What is required: From the line with "IC8: 24LC64 -> AT24C32" to the final line of the records, reproduce every line exactly and only those lines.

Records provided:
----
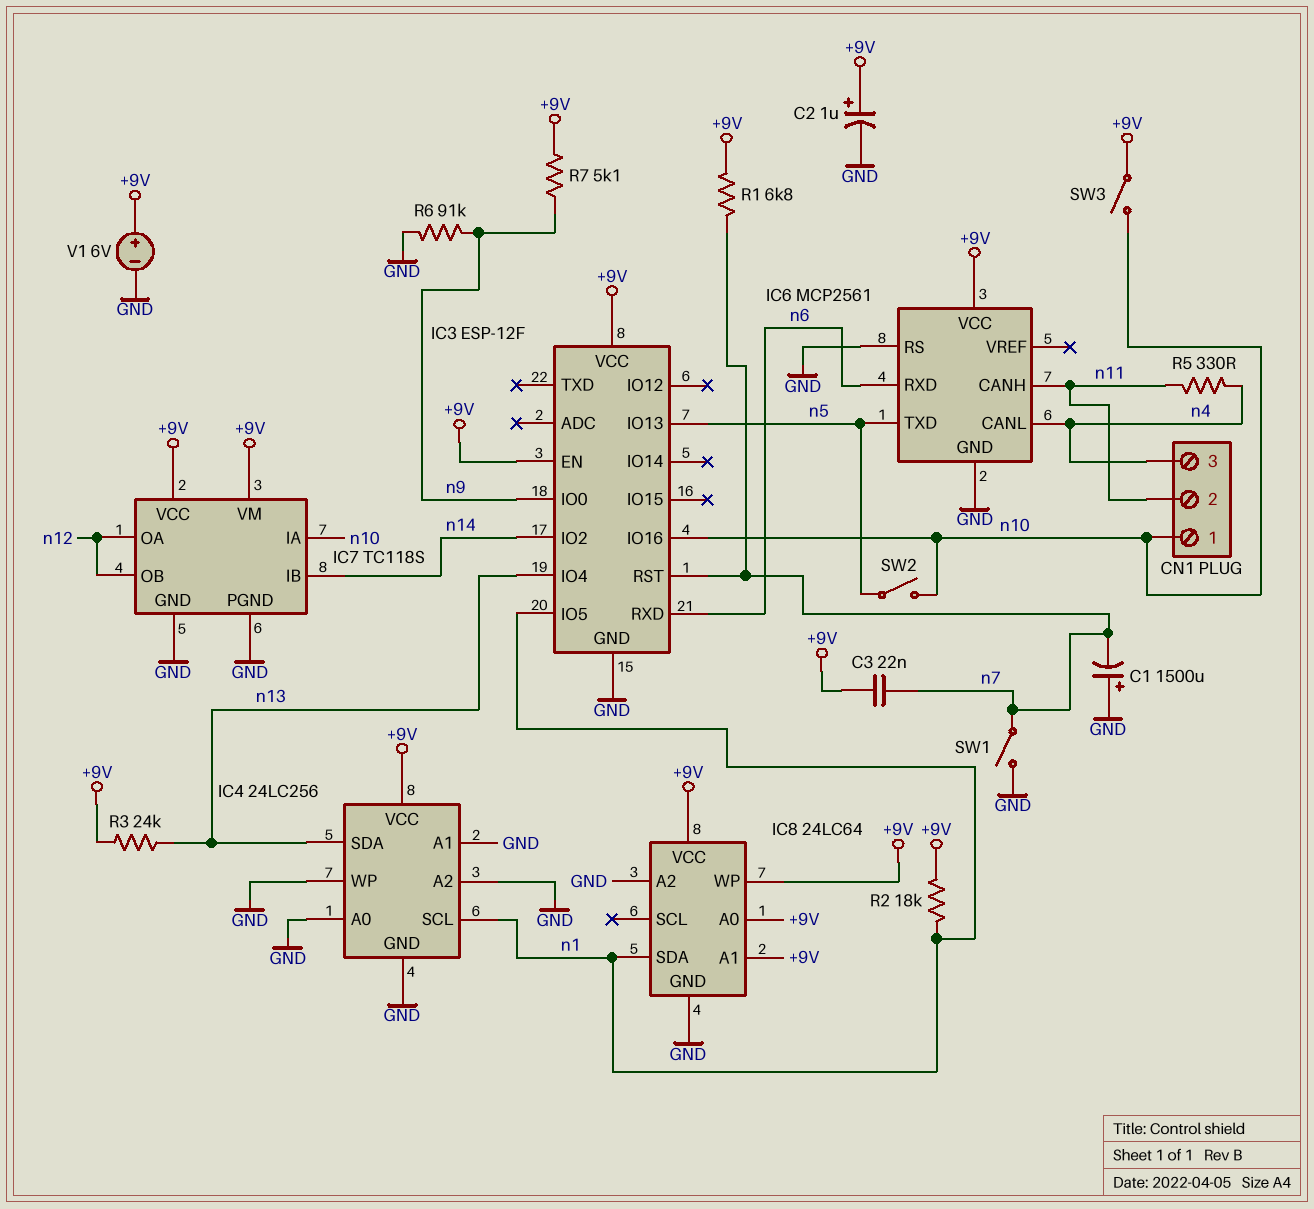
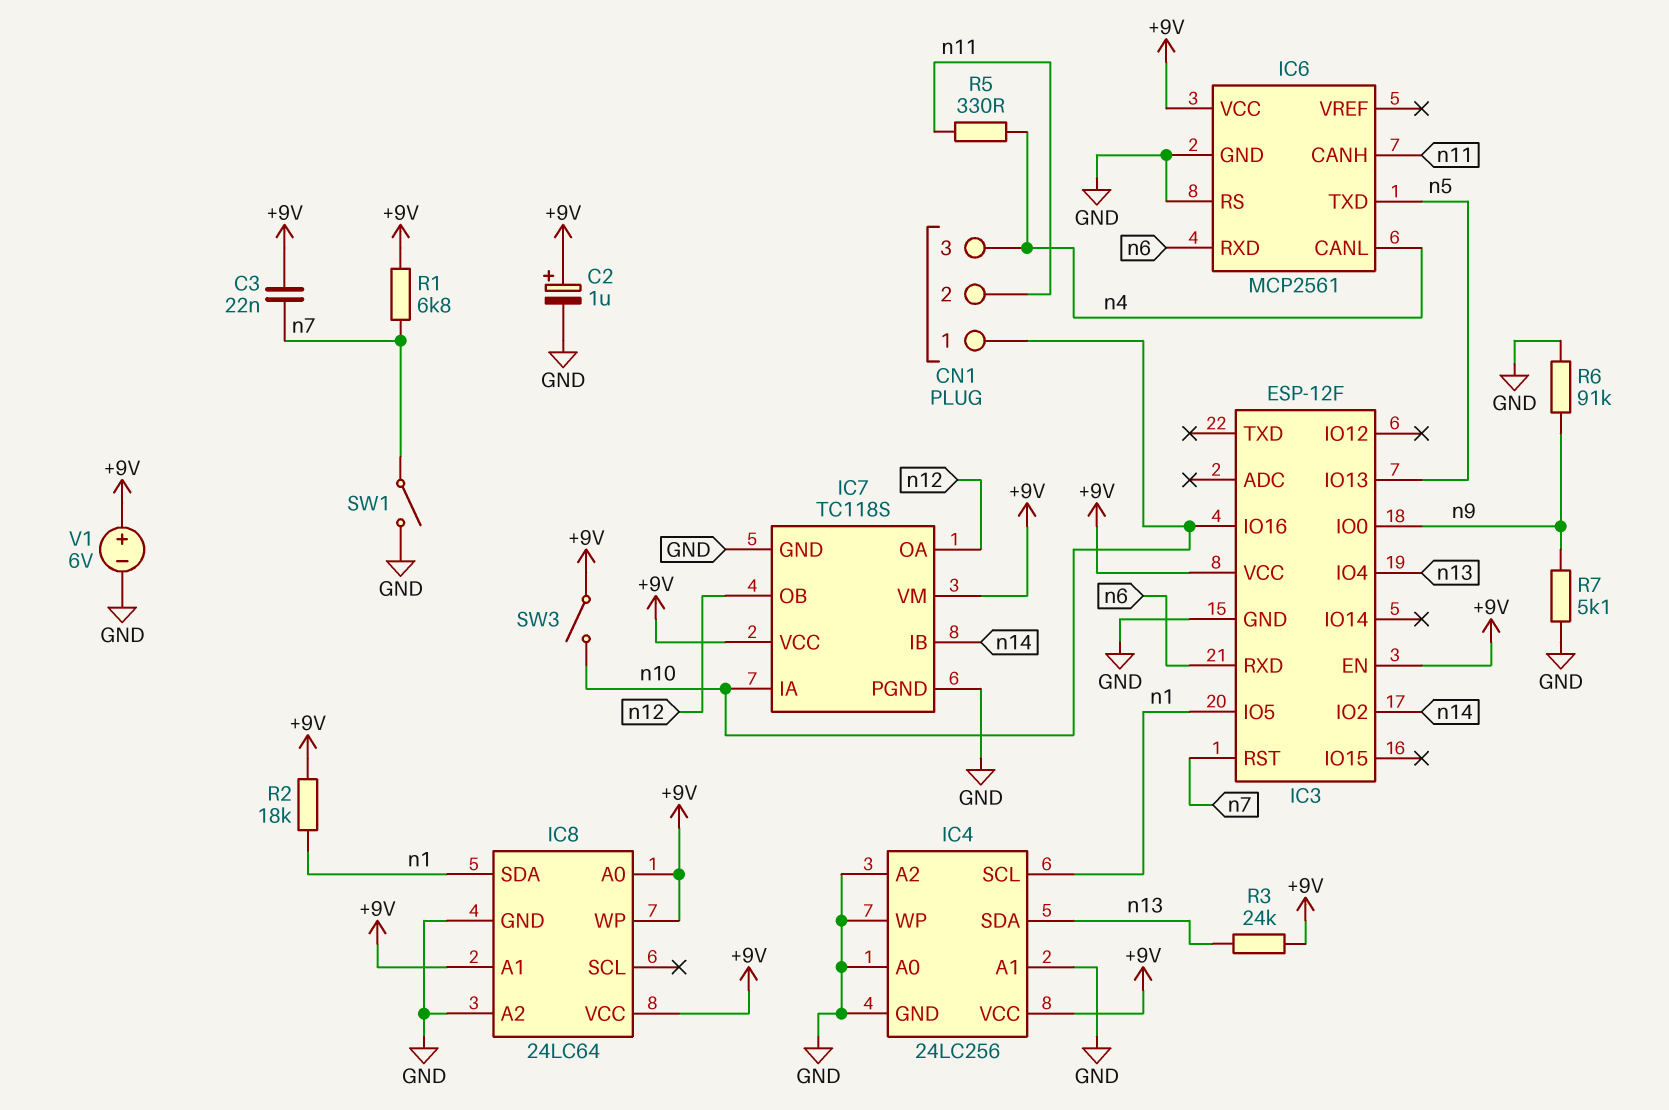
C1: 1500uF (plus GND, minus n7) -> none
R7: 5.1k (+9V, n9) -> 5.1k (GND, n9)
SW2: switch (n5, n10) -> none

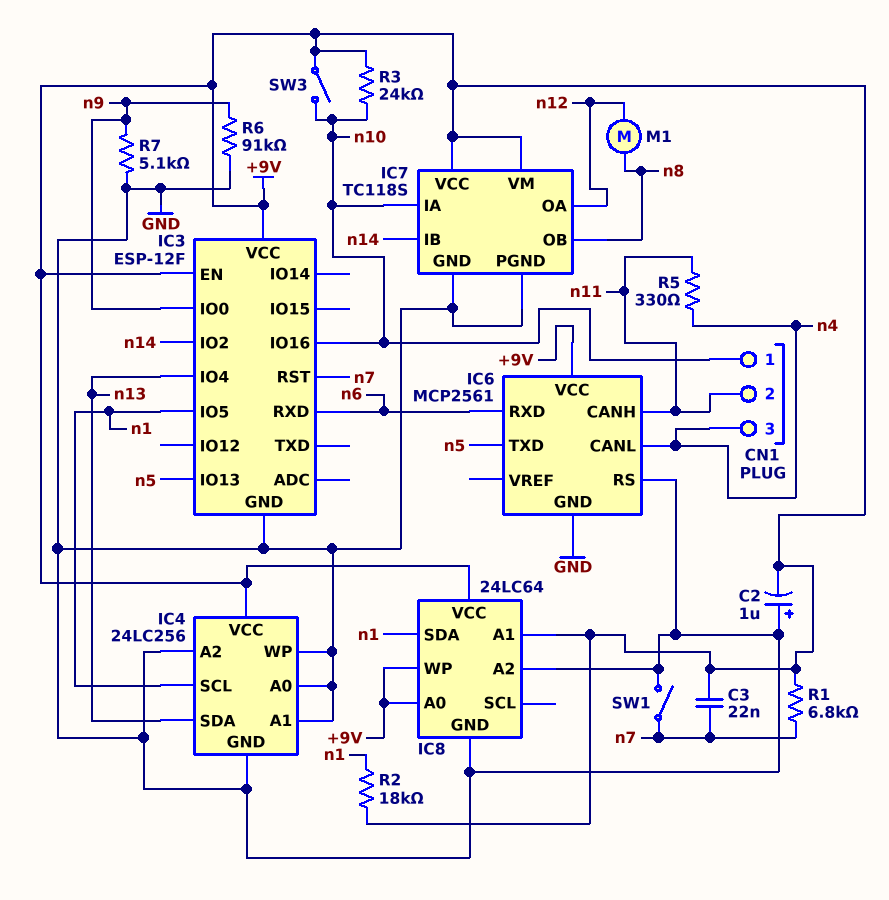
C2: 1uF (plus +9V, minus GND) -> 1uF (plus GND, minus +9V)
IC7 pin OB: n12 -> n8
M1: none -> motor (n8, n12)
R3: 24k (+9V, n13) -> 24k (+9V, n10)
V1: 6V (plus +9V, minus GND) -> none

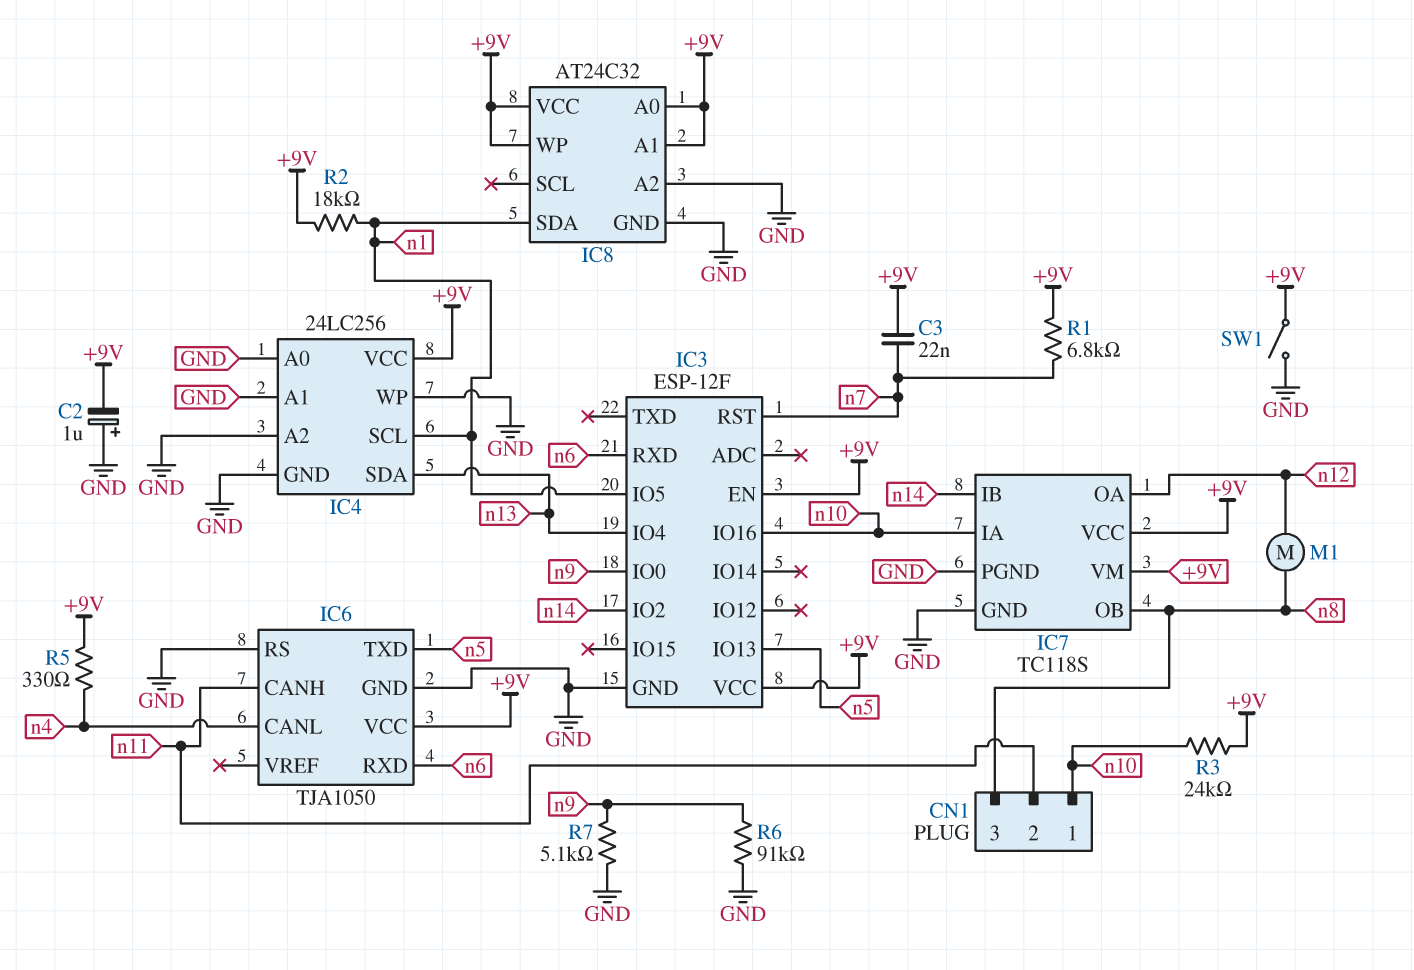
CN1 pin 3: n4 -> n8
IC6: MCP2561 -> TJA1050
IC8: 24LC64 -> AT24C32
R5: 330 (n4, n11) -> 330 (+9V, n4)
SW1: switch (GND, n7) -> switch (+9V, GND)
SW3: switch (+9V, n10) -> none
----
Written solution:
IC8: 24LC64 -> AT24C32
R5: 330 (n4, n11) -> 330 (+9V, n4)
SW1: switch (GND, n7) -> switch (+9V, GND)
SW3: switch (+9V, n10) -> none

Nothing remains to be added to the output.